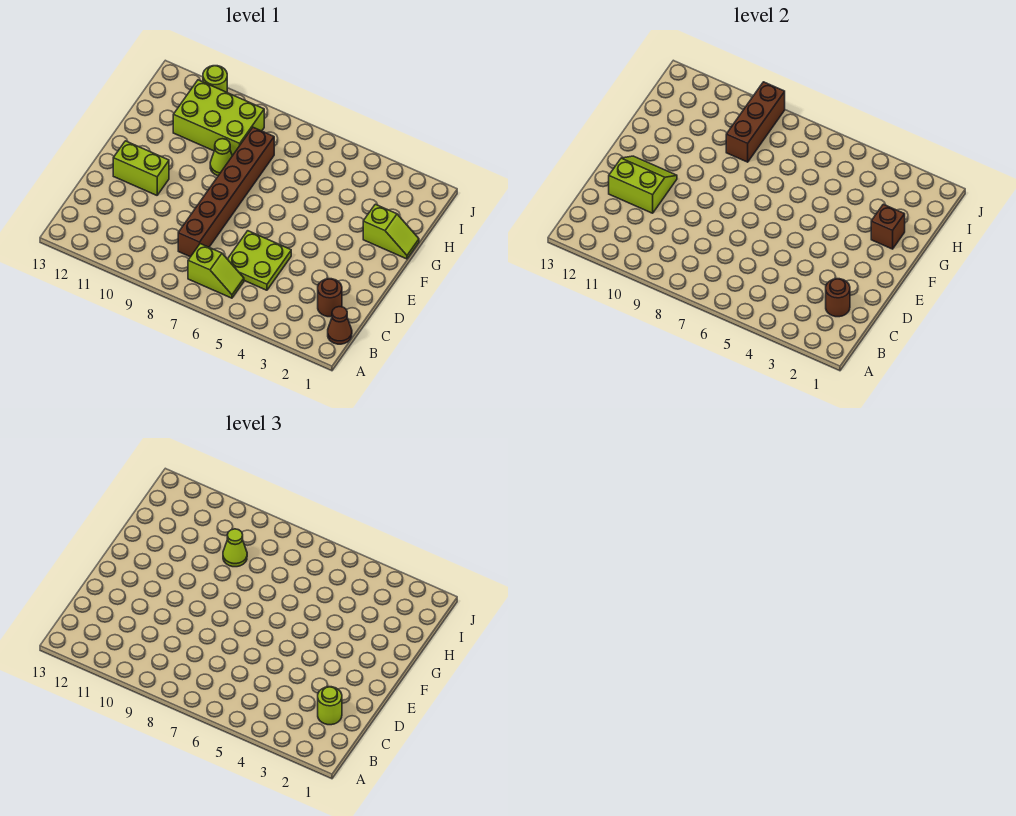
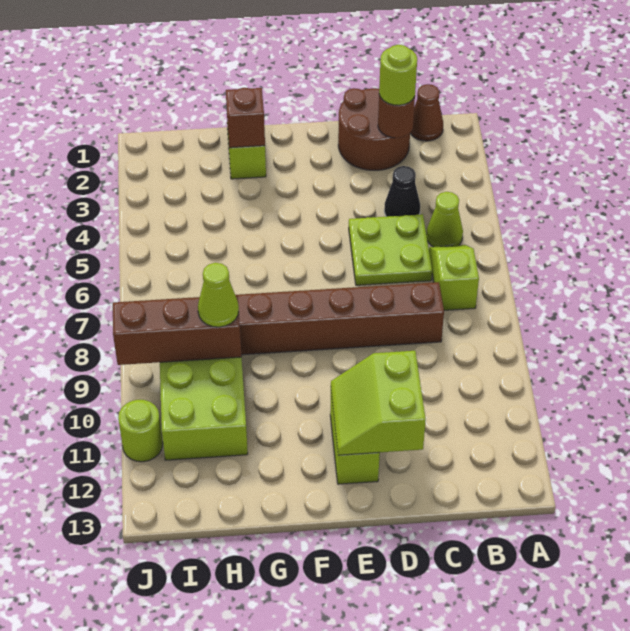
brown round brick C2 level 1 -> brown round brick C1:D2 level 1
none -> black cone C4 level 1
lime cone G9 level 1 -> lime cone B5 level 1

━━━━━━━━

# EXERCISE AIM:
Restate the material above word for word, dropping the pictures.

# TASK ANSWER:
brown round brick C2 level 1 -> brown round brick C1:D2 level 1
none -> black cone C4 level 1
lime cone G9 level 1 -> lime cone B5 level 1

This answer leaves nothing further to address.